## What is required
Could you please retype all of the entries exactly as they appear?

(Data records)
######

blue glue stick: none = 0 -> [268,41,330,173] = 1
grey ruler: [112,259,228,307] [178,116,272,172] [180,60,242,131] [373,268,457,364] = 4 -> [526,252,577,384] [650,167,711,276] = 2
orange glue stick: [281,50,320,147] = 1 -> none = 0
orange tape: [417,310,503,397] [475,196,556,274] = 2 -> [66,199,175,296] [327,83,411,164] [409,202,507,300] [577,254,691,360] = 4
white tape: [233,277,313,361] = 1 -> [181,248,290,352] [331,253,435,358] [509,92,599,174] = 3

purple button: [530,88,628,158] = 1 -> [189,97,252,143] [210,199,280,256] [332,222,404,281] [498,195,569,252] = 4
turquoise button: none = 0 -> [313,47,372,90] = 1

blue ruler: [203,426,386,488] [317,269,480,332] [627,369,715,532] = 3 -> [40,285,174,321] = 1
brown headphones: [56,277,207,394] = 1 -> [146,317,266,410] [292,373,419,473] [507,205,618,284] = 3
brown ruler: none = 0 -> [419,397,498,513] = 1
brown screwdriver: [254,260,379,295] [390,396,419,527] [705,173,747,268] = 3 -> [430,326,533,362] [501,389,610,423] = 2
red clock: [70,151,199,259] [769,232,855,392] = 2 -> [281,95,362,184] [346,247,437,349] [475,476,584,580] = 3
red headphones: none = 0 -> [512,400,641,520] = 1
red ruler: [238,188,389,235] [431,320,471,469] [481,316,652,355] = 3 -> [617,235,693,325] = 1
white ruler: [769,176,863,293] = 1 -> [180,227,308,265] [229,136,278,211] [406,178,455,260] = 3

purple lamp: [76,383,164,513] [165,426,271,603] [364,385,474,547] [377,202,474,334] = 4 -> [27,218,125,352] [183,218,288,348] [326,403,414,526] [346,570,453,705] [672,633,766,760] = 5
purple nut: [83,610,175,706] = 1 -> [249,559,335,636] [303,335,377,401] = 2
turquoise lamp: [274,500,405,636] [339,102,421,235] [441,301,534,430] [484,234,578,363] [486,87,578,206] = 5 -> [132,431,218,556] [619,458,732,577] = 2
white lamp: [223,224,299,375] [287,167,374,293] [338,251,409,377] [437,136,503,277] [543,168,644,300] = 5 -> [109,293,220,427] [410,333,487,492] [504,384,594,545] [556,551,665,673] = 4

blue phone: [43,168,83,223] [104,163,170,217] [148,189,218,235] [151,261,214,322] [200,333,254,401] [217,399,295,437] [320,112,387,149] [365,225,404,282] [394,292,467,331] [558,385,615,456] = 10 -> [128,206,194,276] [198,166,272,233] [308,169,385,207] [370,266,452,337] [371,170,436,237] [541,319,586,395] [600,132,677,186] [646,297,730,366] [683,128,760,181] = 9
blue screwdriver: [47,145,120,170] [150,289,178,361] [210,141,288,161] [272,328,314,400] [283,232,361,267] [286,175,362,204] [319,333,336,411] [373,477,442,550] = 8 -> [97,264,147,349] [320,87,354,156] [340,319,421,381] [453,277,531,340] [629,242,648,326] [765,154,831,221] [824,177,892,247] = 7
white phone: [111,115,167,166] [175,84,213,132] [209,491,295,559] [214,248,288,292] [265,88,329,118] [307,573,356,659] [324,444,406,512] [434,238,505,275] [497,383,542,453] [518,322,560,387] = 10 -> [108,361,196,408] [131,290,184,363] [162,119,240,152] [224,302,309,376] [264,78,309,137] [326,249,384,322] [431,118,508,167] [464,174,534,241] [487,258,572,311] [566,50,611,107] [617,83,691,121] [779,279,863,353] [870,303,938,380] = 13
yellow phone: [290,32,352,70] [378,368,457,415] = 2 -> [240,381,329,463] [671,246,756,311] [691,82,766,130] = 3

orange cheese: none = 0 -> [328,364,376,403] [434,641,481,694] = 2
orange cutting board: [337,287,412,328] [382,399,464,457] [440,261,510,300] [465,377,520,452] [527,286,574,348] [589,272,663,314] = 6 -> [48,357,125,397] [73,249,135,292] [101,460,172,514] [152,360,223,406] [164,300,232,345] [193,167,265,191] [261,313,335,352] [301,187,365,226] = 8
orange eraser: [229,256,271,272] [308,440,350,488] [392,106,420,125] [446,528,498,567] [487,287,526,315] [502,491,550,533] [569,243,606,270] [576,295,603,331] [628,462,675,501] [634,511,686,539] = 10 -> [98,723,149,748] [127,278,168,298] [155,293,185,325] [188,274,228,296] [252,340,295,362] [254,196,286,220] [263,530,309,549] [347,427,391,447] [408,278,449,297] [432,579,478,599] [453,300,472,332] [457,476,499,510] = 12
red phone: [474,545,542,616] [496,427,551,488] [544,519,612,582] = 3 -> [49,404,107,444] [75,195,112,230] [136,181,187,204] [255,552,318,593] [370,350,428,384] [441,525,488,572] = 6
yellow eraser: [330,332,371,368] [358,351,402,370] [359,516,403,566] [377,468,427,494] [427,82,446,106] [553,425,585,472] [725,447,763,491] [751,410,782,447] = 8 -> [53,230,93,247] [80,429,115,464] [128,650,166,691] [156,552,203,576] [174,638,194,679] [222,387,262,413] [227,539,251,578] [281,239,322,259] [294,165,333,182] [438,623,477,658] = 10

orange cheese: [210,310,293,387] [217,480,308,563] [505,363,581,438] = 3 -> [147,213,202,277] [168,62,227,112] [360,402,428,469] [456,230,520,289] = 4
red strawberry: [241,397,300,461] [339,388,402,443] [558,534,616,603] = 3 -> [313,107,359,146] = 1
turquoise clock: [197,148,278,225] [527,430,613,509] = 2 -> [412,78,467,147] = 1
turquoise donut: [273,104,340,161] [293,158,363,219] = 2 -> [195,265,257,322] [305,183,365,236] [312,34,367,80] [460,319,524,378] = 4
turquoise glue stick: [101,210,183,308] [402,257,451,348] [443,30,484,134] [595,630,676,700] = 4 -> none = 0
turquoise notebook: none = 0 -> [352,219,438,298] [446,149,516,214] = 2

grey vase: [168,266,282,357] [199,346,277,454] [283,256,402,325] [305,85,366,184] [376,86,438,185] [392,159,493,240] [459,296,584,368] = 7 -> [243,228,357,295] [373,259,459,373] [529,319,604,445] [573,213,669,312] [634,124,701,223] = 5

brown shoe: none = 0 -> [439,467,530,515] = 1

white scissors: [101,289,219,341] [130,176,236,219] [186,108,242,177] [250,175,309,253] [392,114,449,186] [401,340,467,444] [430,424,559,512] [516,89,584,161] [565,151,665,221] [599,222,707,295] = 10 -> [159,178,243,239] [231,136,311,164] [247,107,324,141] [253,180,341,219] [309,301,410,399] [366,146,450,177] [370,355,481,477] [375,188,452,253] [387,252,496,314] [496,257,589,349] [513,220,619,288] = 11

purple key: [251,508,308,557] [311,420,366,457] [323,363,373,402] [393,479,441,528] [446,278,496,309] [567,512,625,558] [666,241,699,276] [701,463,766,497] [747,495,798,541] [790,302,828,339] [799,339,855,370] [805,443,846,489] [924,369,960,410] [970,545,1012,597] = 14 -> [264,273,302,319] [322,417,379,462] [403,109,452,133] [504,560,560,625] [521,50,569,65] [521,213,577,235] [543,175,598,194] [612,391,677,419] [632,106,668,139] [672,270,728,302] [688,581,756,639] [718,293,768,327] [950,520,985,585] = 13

######

## Output of the task
blue glue stick: none = 0 -> [268,41,330,173] = 1
grey ruler: [112,259,228,307] [178,116,272,172] [180,60,242,131] [373,268,457,364] = 4 -> [526,252,577,384] [650,167,711,276] = 2
orange glue stick: [281,50,320,147] = 1 -> none = 0
orange tape: [417,310,503,397] [475,196,556,274] = 2 -> [66,199,175,296] [327,83,411,164] [409,202,507,300] [577,254,691,360] = 4
white tape: [233,277,313,361] = 1 -> [181,248,290,352] [331,253,435,358] [509,92,599,174] = 3

purple button: [530,88,628,158] = 1 -> [189,97,252,143] [210,199,280,256] [332,222,404,281] [498,195,569,252] = 4
turquoise button: none = 0 -> [313,47,372,90] = 1

blue ruler: [203,426,386,488] [317,269,480,332] [627,369,715,532] = 3 -> [40,285,174,321] = 1
brown headphones: [56,277,207,394] = 1 -> [146,317,266,410] [292,373,419,473] [507,205,618,284] = 3
brown ruler: none = 0 -> [419,397,498,513] = 1
brown screwdriver: [254,260,379,295] [390,396,419,527] [705,173,747,268] = 3 -> [430,326,533,362] [501,389,610,423] = 2
red clock: [70,151,199,259] [769,232,855,392] = 2 -> [281,95,362,184] [346,247,437,349] [475,476,584,580] = 3
red headphones: none = 0 -> [512,400,641,520] = 1
red ruler: [238,188,389,235] [431,320,471,469] [481,316,652,355] = 3 -> [617,235,693,325] = 1
white ruler: [769,176,863,293] = 1 -> [180,227,308,265] [229,136,278,211] [406,178,455,260] = 3

purple lamp: [76,383,164,513] [165,426,271,603] [364,385,474,547] [377,202,474,334] = 4 -> [27,218,125,352] [183,218,288,348] [326,403,414,526] [346,570,453,705] [672,633,766,760] = 5
purple nut: [83,610,175,706] = 1 -> [249,559,335,636] [303,335,377,401] = 2
turquoise lamp: [274,500,405,636] [339,102,421,235] [441,301,534,430] [484,234,578,363] [486,87,578,206] = 5 -> [132,431,218,556] [619,458,732,577] = 2
white lamp: [223,224,299,375] [287,167,374,293] [338,251,409,377] [437,136,503,277] [543,168,644,300] = 5 -> [109,293,220,427] [410,333,487,492] [504,384,594,545] [556,551,665,673] = 4

blue phone: [43,168,83,223] [104,163,170,217] [148,189,218,235] [151,261,214,322] [200,333,254,401] [217,399,295,437] [320,112,387,149] [365,225,404,282] [394,292,467,331] [558,385,615,456] = 10 -> [128,206,194,276] [198,166,272,233] [308,169,385,207] [370,266,452,337] [371,170,436,237] [541,319,586,395] [600,132,677,186] [646,297,730,366] [683,128,760,181] = 9
blue screwdriver: [47,145,120,170] [150,289,178,361] [210,141,288,161] [272,328,314,400] [283,232,361,267] [286,175,362,204] [319,333,336,411] [373,477,442,550] = 8 -> [97,264,147,349] [320,87,354,156] [340,319,421,381] [453,277,531,340] [629,242,648,326] [765,154,831,221] [824,177,892,247] = 7
white phone: [111,115,167,166] [175,84,213,132] [209,491,295,559] [214,248,288,292] [265,88,329,118] [307,573,356,659] [324,444,406,512] [434,238,505,275] [497,383,542,453] [518,322,560,387] = 10 -> [108,361,196,408] [131,290,184,363] [162,119,240,152] [224,302,309,376] [264,78,309,137] [326,249,384,322] [431,118,508,167] [464,174,534,241] [487,258,572,311] [566,50,611,107] [617,83,691,121] [779,279,863,353] [870,303,938,380] = 13
yellow phone: [290,32,352,70] [378,368,457,415] = 2 -> [240,381,329,463] [671,246,756,311] [691,82,766,130] = 3

orange cheese: none = 0 -> [328,364,376,403] [434,641,481,694] = 2
orange cutting board: [337,287,412,328] [382,399,464,457] [440,261,510,300] [465,377,520,452] [527,286,574,348] [589,272,663,314] = 6 -> [48,357,125,397] [73,249,135,292] [101,460,172,514] [152,360,223,406] [164,300,232,345] [193,167,265,191] [261,313,335,352] [301,187,365,226] = 8
orange eraser: [229,256,271,272] [308,440,350,488] [392,106,420,125] [446,528,498,567] [487,287,526,315] [502,491,550,533] [569,243,606,270] [576,295,603,331] [628,462,675,501] [634,511,686,539] = 10 -> [98,723,149,748] [127,278,168,298] [155,293,185,325] [188,274,228,296] [252,340,295,362] [254,196,286,220] [263,530,309,549] [347,427,391,447] [408,278,449,297] [432,579,478,599] [453,300,472,332] [457,476,499,510] = 12
red phone: [474,545,542,616] [496,427,551,488] [544,519,612,582] = 3 -> [49,404,107,444] [75,195,112,230] [136,181,187,204] [255,552,318,593] [370,350,428,384] [441,525,488,572] = 6
yellow eraser: [330,332,371,368] [358,351,402,370] [359,516,403,566] [377,468,427,494] [427,82,446,106] [553,425,585,472] [725,447,763,491] [751,410,782,447] = 8 -> [53,230,93,247] [80,429,115,464] [128,650,166,691] [156,552,203,576] [174,638,194,679] [222,387,262,413] [227,539,251,578] [281,239,322,259] [294,165,333,182] [438,623,477,658] = 10

orange cheese: [210,310,293,387] [217,480,308,563] [505,363,581,438] = 3 -> [147,213,202,277] [168,62,227,112] [360,402,428,469] [456,230,520,289] = 4
red strawberry: [241,397,300,461] [339,388,402,443] [558,534,616,603] = 3 -> [313,107,359,146] = 1
turquoise clock: [197,148,278,225] [527,430,613,509] = 2 -> [412,78,467,147] = 1
turquoise donut: [273,104,340,161] [293,158,363,219] = 2 -> [195,265,257,322] [305,183,365,236] [312,34,367,80] [460,319,524,378] = 4
turquoise glue stick: [101,210,183,308] [402,257,451,348] [443,30,484,134] [595,630,676,700] = 4 -> none = 0
turquoise notebook: none = 0 -> [352,219,438,298] [446,149,516,214] = 2

grey vase: [168,266,282,357] [199,346,277,454] [283,256,402,325] [305,85,366,184] [376,86,438,185] [392,159,493,240] [459,296,584,368] = 7 -> [243,228,357,295] [373,259,459,373] [529,319,604,445] [573,213,669,312] [634,124,701,223] = 5

brown shoe: none = 0 -> [439,467,530,515] = 1

white scissors: [101,289,219,341] [130,176,236,219] [186,108,242,177] [250,175,309,253] [392,114,449,186] [401,340,467,444] [430,424,559,512] [516,89,584,161] [565,151,665,221] [599,222,707,295] = 10 -> [159,178,243,239] [231,136,311,164] [247,107,324,141] [253,180,341,219] [309,301,410,399] [366,146,450,177] [370,355,481,477] [375,188,452,253] [387,252,496,314] [496,257,589,349] [513,220,619,288] = 11

purple key: [251,508,308,557] [311,420,366,457] [323,363,373,402] [393,479,441,528] [446,278,496,309] [567,512,625,558] [666,241,699,276] [701,463,766,497] [747,495,798,541] [790,302,828,339] [799,339,855,370] [805,443,846,489] [924,369,960,410] [970,545,1012,597] = 14 -> [264,273,302,319] [322,417,379,462] [403,109,452,133] [504,560,560,625] [521,50,569,65] [521,213,577,235] [543,175,598,194] [612,391,677,419] [632,106,668,139] [672,270,728,302] [688,581,756,639] [718,293,768,327] [950,520,985,585] = 13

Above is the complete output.